- [Supplied records]:
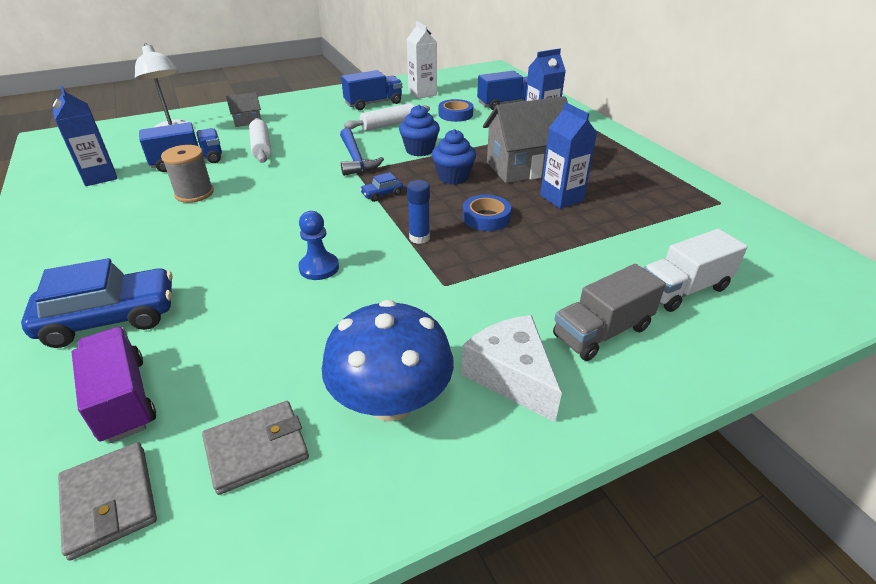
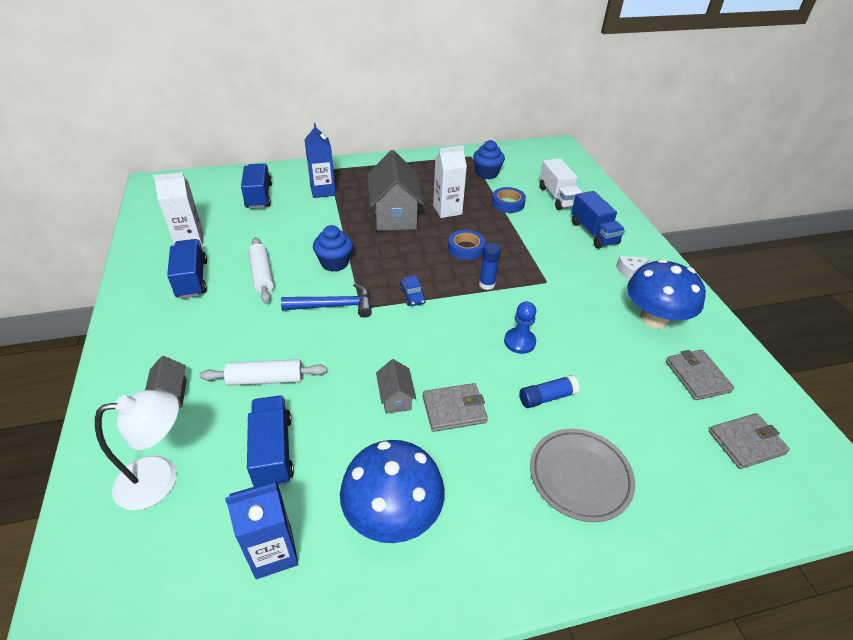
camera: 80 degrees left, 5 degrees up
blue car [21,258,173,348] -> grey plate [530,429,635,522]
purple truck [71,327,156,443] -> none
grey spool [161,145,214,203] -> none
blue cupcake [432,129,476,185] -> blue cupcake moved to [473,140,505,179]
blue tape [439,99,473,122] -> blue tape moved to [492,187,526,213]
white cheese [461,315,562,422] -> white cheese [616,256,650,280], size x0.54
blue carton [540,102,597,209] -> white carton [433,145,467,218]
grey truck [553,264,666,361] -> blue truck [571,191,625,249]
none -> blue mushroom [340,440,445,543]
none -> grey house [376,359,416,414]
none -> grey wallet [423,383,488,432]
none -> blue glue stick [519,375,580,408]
--
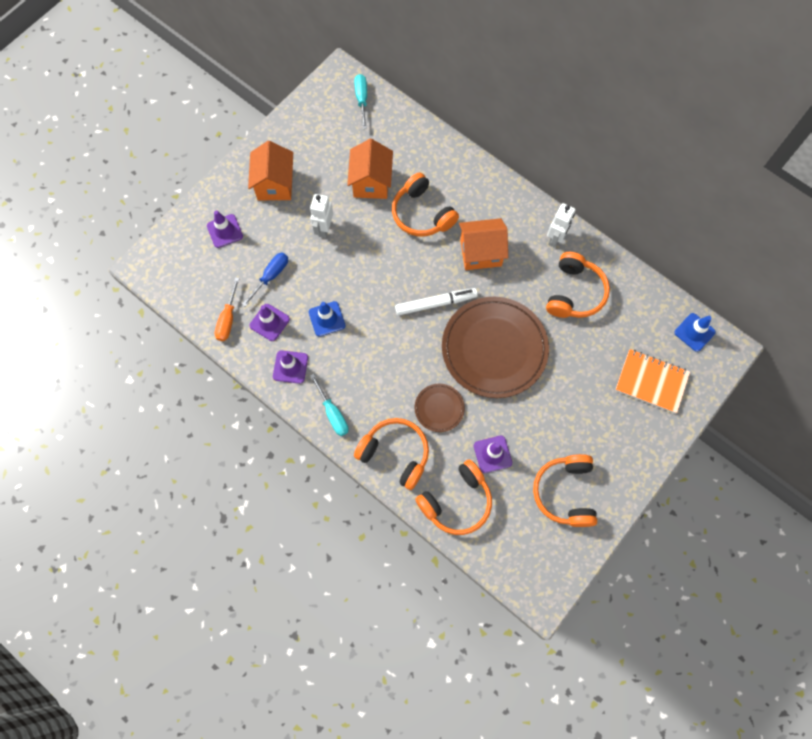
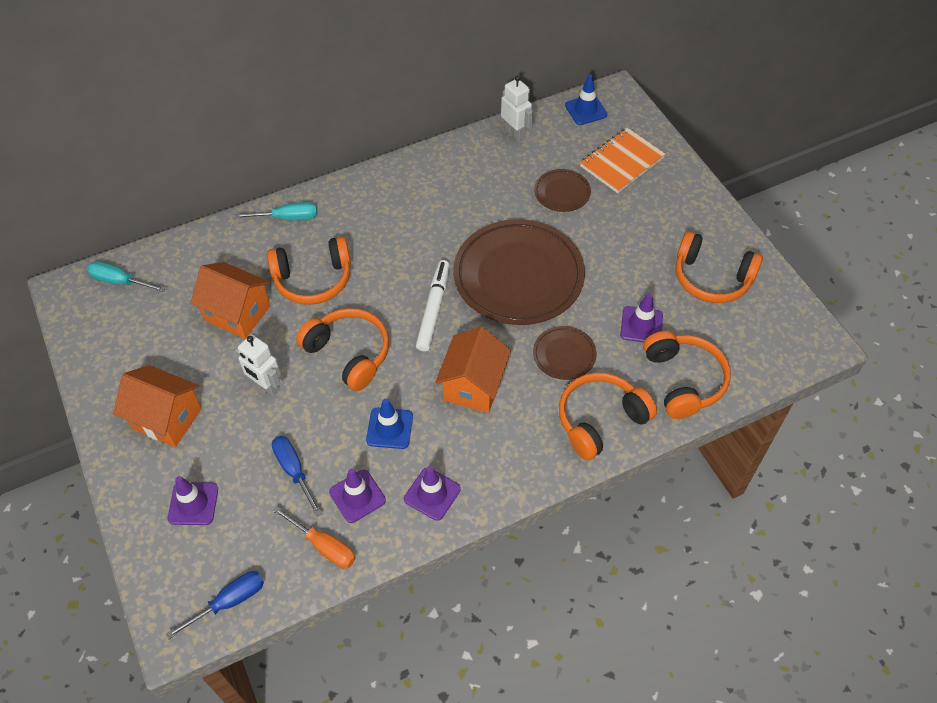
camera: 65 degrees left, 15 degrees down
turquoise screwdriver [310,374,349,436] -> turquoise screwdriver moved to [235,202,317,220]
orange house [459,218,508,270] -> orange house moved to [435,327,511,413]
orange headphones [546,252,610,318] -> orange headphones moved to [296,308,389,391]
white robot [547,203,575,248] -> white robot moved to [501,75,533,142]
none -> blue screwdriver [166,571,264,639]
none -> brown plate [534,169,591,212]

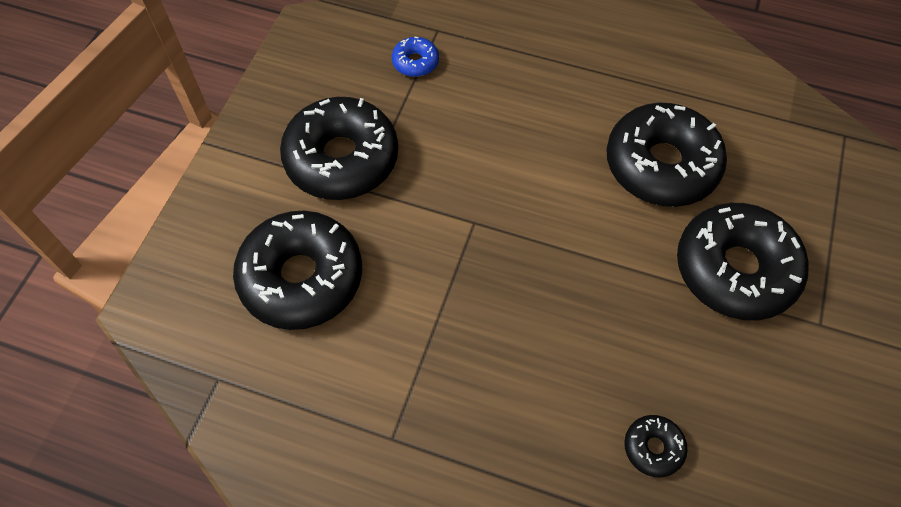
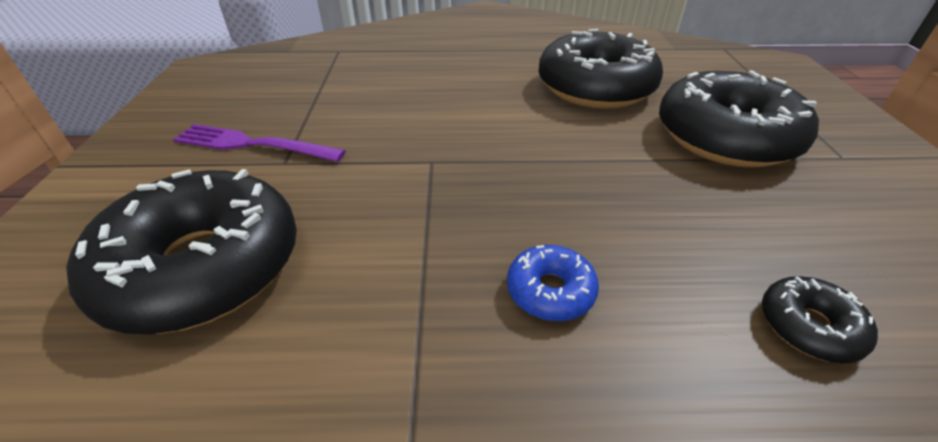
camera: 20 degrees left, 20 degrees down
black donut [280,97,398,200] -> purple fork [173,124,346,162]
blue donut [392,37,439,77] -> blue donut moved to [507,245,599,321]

- [What is being asked]:
From the listing above, the lines starting with the one that has "purple truck [71,327,156,443] -> none" and running through the one that has "none -> blue glue stick [519,375,580,408]" should be copied exactly, ends included.

- [Exercise result]:
purple truck [71,327,156,443] -> none
grey spool [161,145,214,203] -> none
blue cupcake [432,129,476,185] -> blue cupcake moved to [473,140,505,179]
blue tape [439,99,473,122] -> blue tape moved to [492,187,526,213]
white cheese [461,315,562,422] -> white cheese [616,256,650,280], size x0.54
blue carton [540,102,597,209] -> white carton [433,145,467,218]
grey truck [553,264,666,361] -> blue truck [571,191,625,249]
none -> blue mushroom [340,440,445,543]
none -> grey house [376,359,416,414]
none -> grey wallet [423,383,488,432]
none -> blue glue stick [519,375,580,408]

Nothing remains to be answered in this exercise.